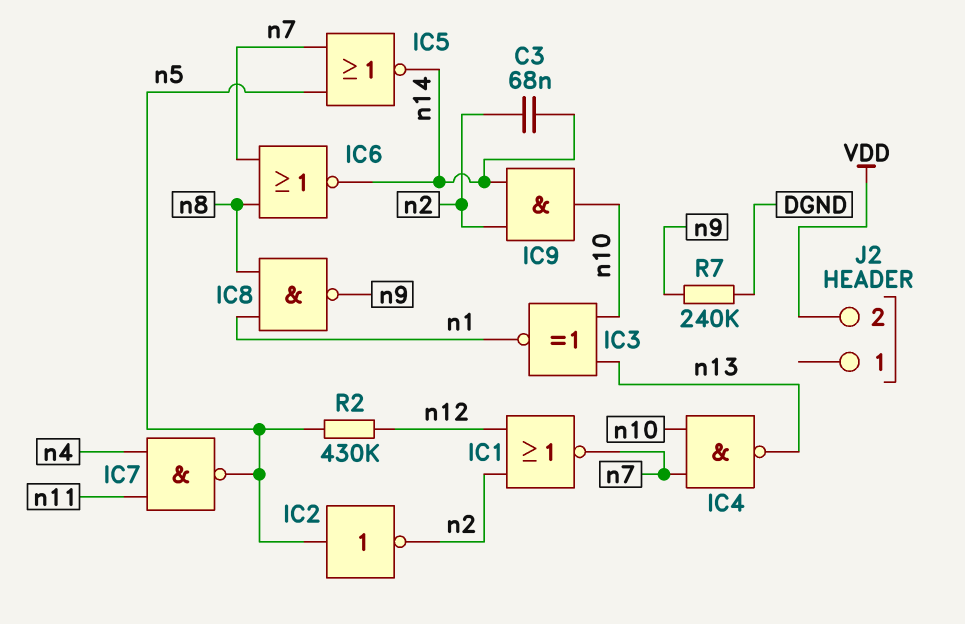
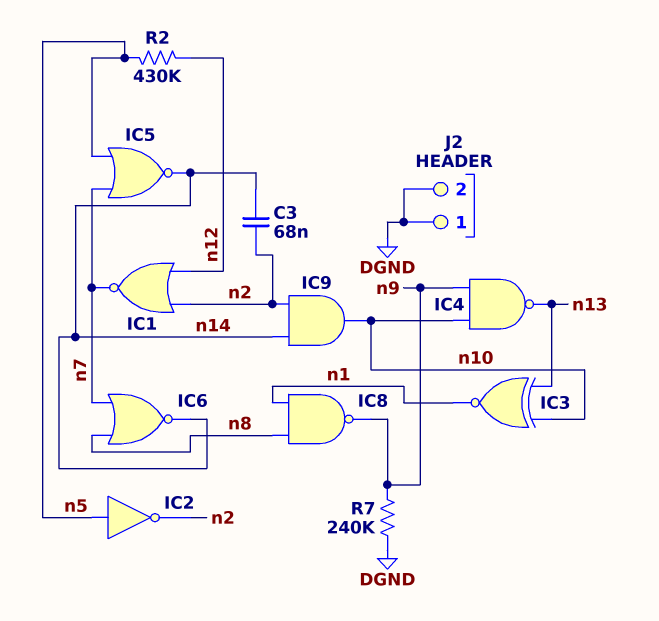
IC4: NAND (in n7, in n10, out n13) -> NAND (in n9, in n10, out n13)
IC7: NAND (in n4, in n11, out n5) -> none
J2 pin 1: none -> DGND
J2 pin 2: VDD -> DGND

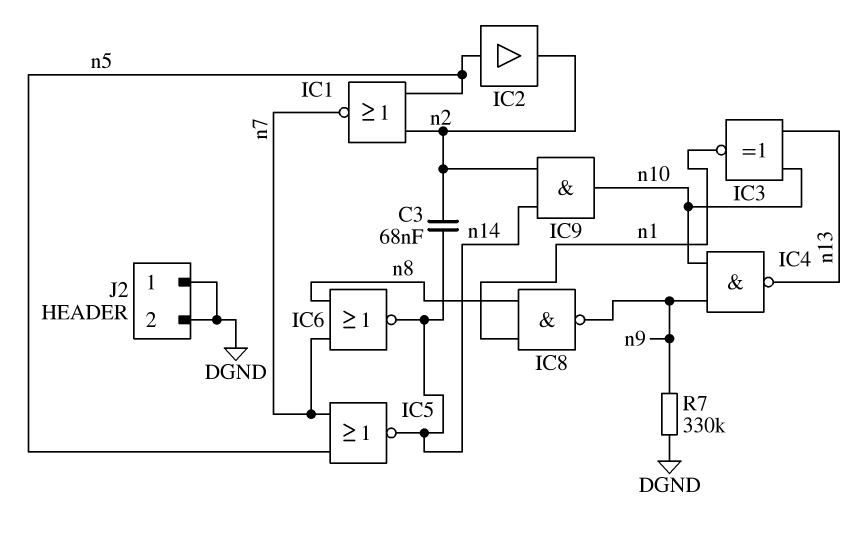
IC1: NOR (in n2, in n12, out n7) -> NOR (in n2, in n5, out n7)
IC2: NOT (in n5, out n2) -> buffer (in n5, out n2)
R2: 430k (n5, n12) -> none
R7: 240k (DGND, n9) -> 330k (DGND, n9)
■ ■ ■ ■ ■ ■ ■
Assignment: The count alone is needed: how many lines of these entries contain the word "DGND"?

Expected output: 3